■ Exercise prompt
Wherever the line that contains "OLED1 pin SDA: B5 -> A7" falls, repeat it and the lines after it exactly until the records end, without any pictures.

■ Recorded information

···

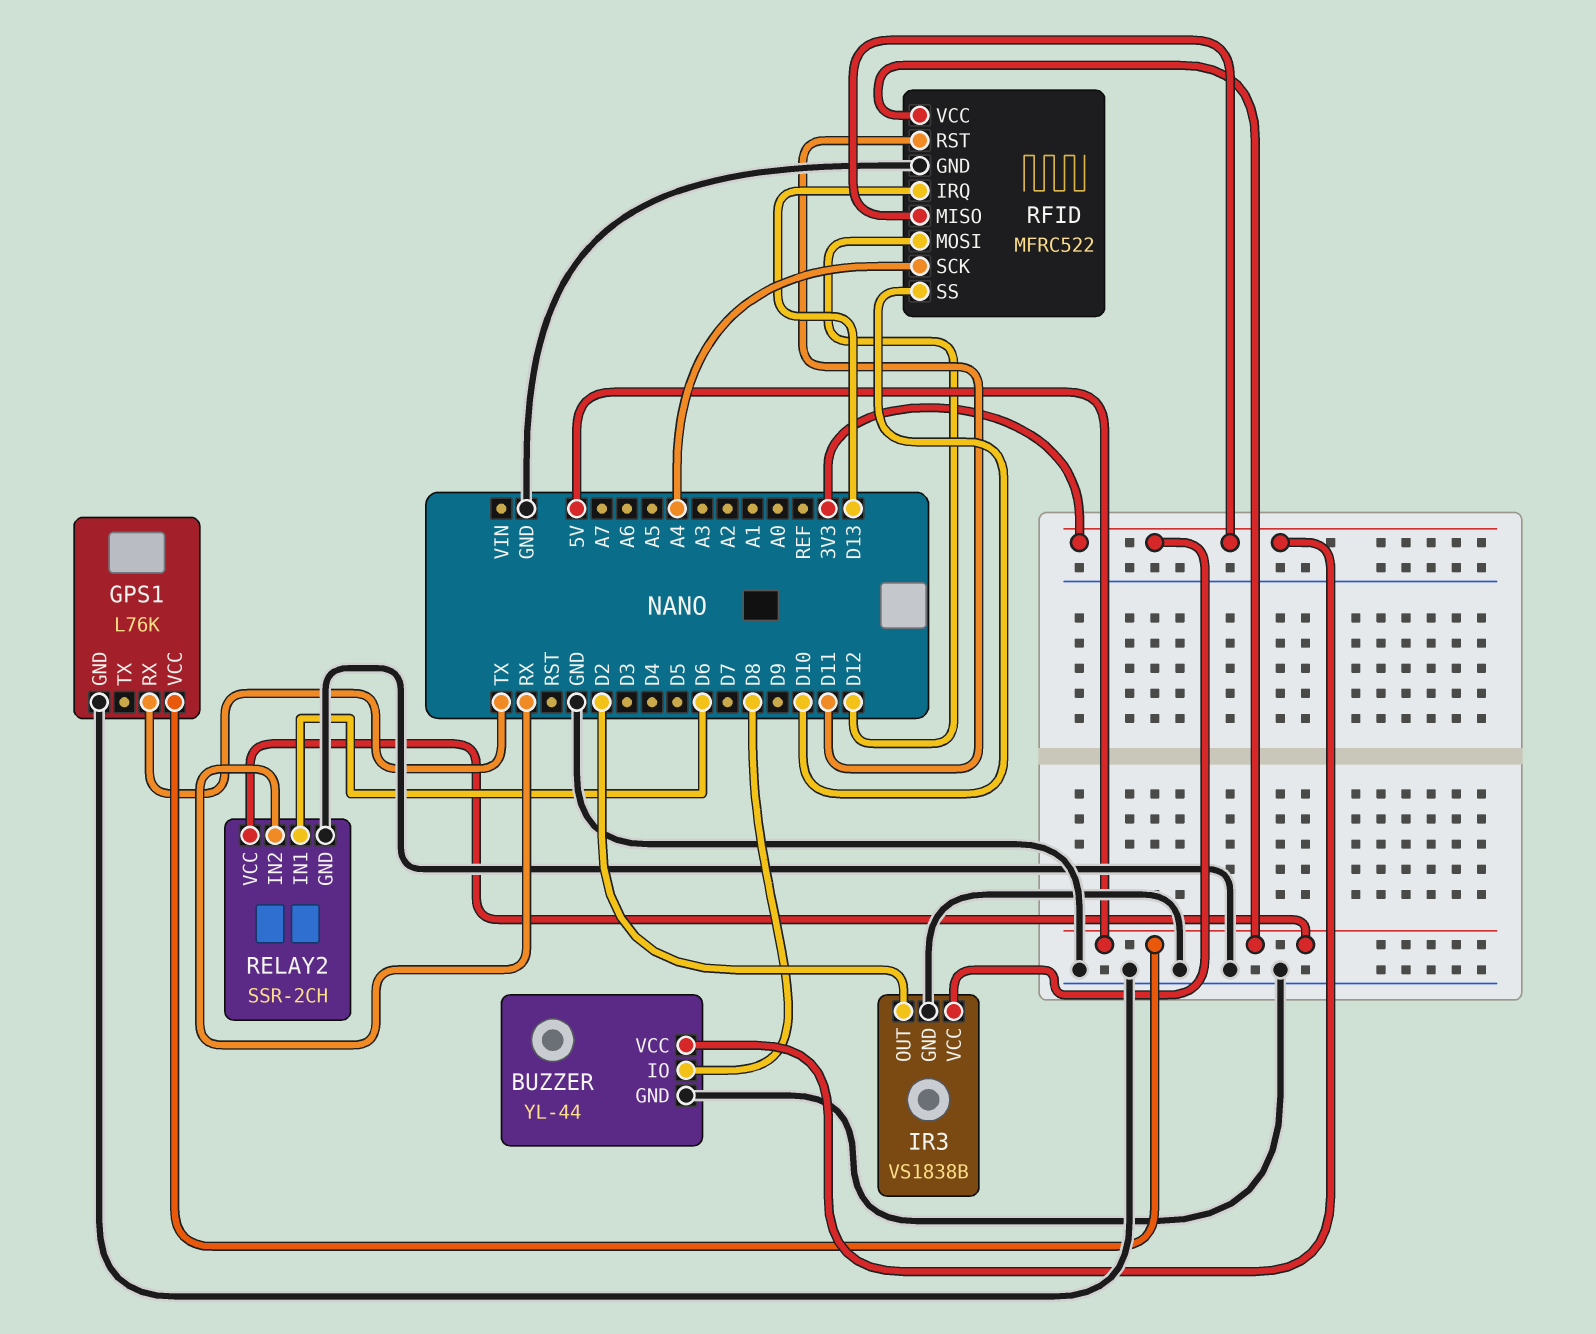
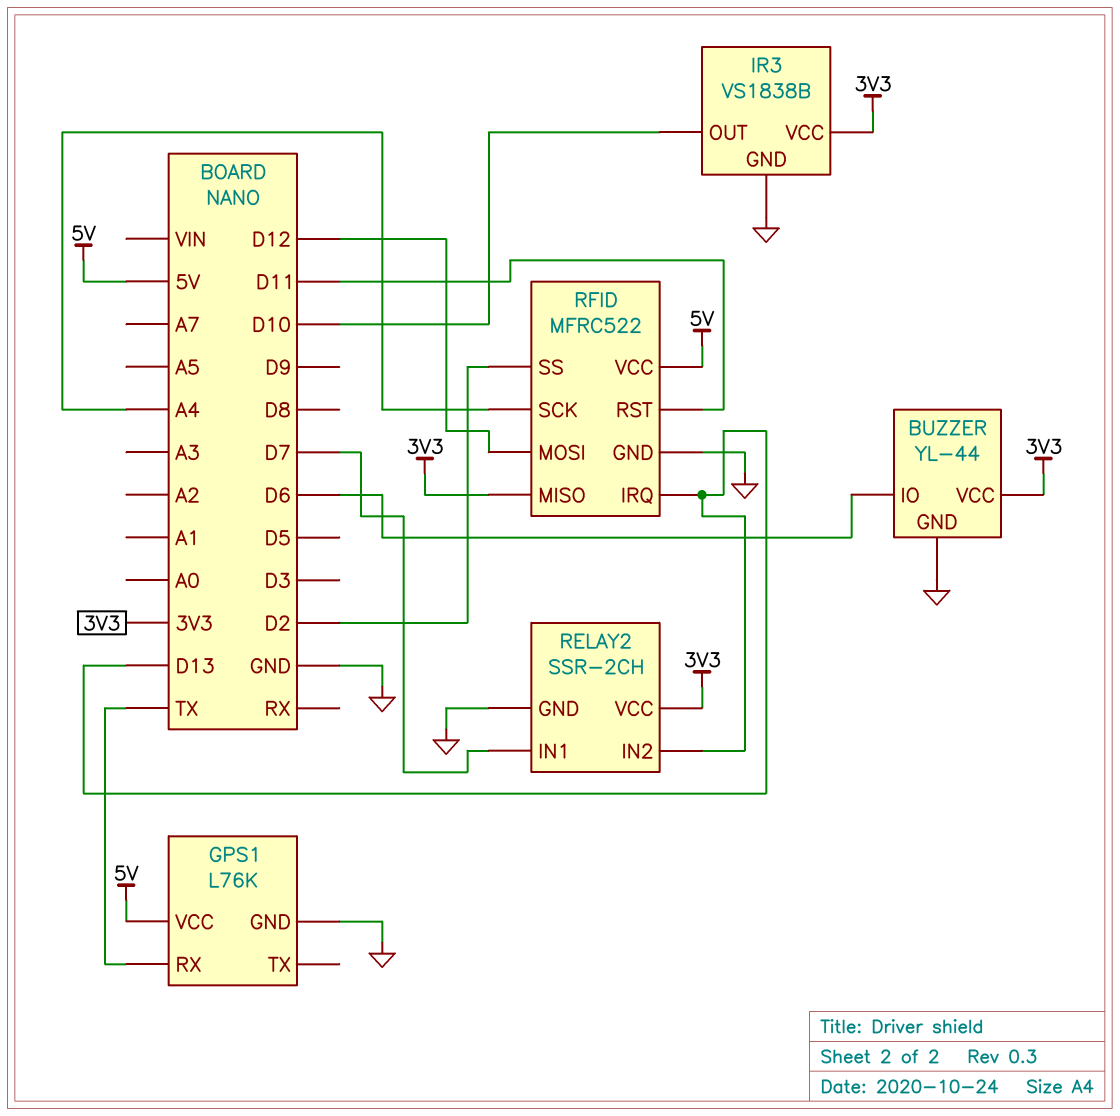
BUZZER pin IO: D8 -> D6
IR3 pin OUT: D2 -> D10
RELAY2 pin IN1: D6 -> D7
RELAY2 pin IN2: RX -> D13
RELAY2 pin VCC: 5V -> 3V3
RFID pin SS: D10 -> D2

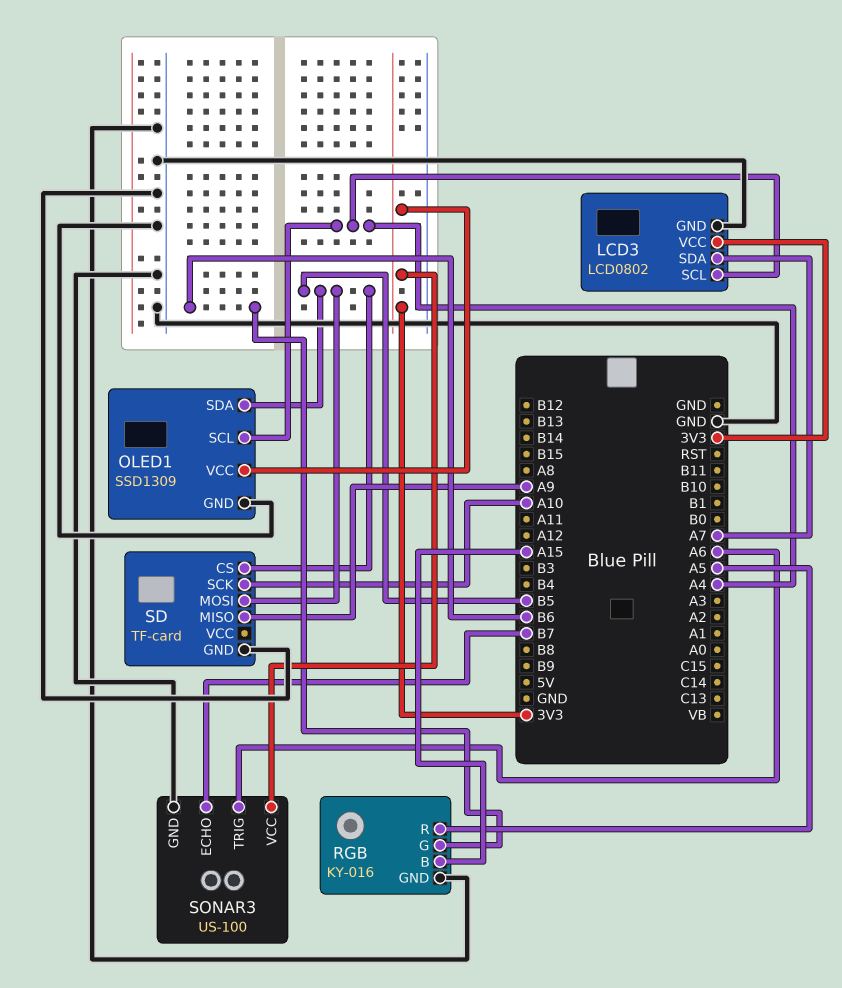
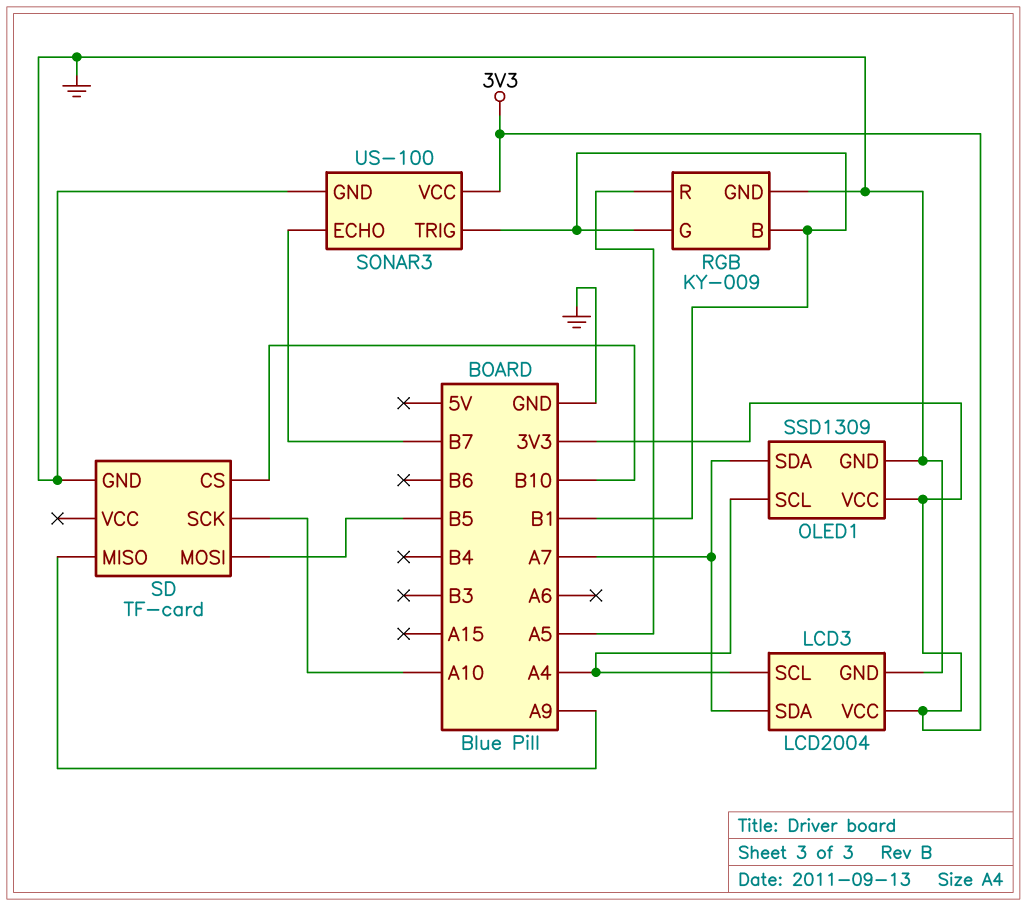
LCD3: LCD0802 -> LCD2004
OLED1 pin SDA: B5 -> A7
RGB: KY-016 -> KY-009
RGB pin B: A15 -> B1
RGB pin G: B6 -> B1
SD pin CS: B5 -> B10
SONAR3 pin TRIG: A6 -> B1

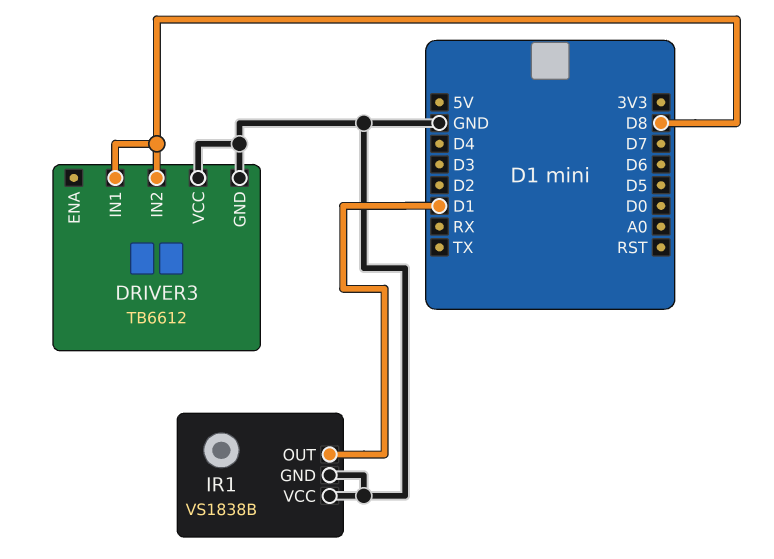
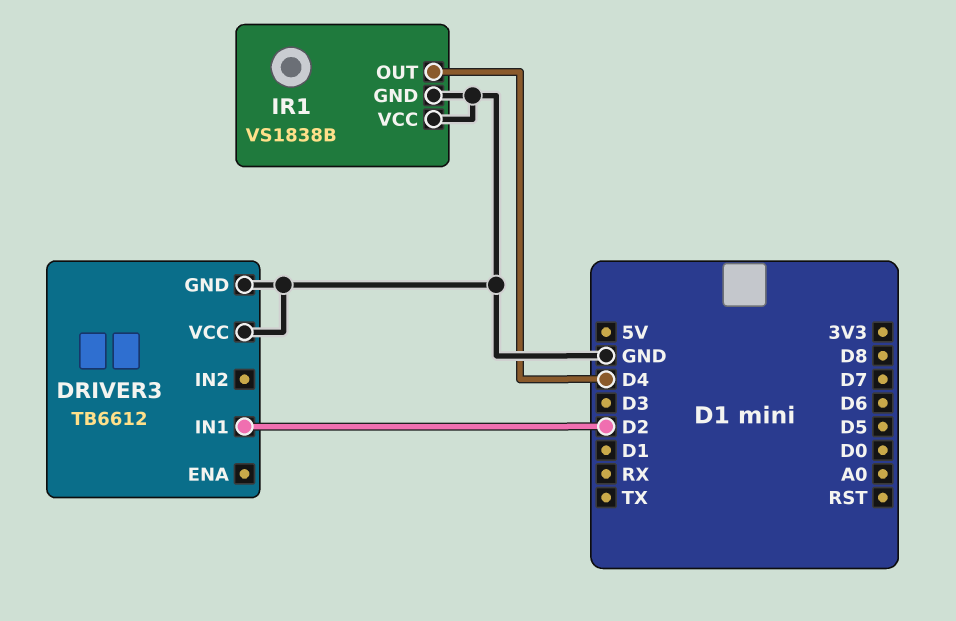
DRIVER3 pin IN1: D8 -> D2
DRIVER3 pin IN2: D8 -> none
IR1 pin OUT: D1 -> D4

···

■ Task response
OLED1 pin SDA: B5 -> A7
RGB: KY-016 -> KY-009
RGB pin B: A15 -> B1
RGB pin G: B6 -> B1
SD pin CS: B5 -> B10
SONAR3 pin TRIG: A6 -> B1

DRIVER3 pin IN1: D8 -> D2
DRIVER3 pin IN2: D8 -> none
IR1 pin OUT: D1 -> D4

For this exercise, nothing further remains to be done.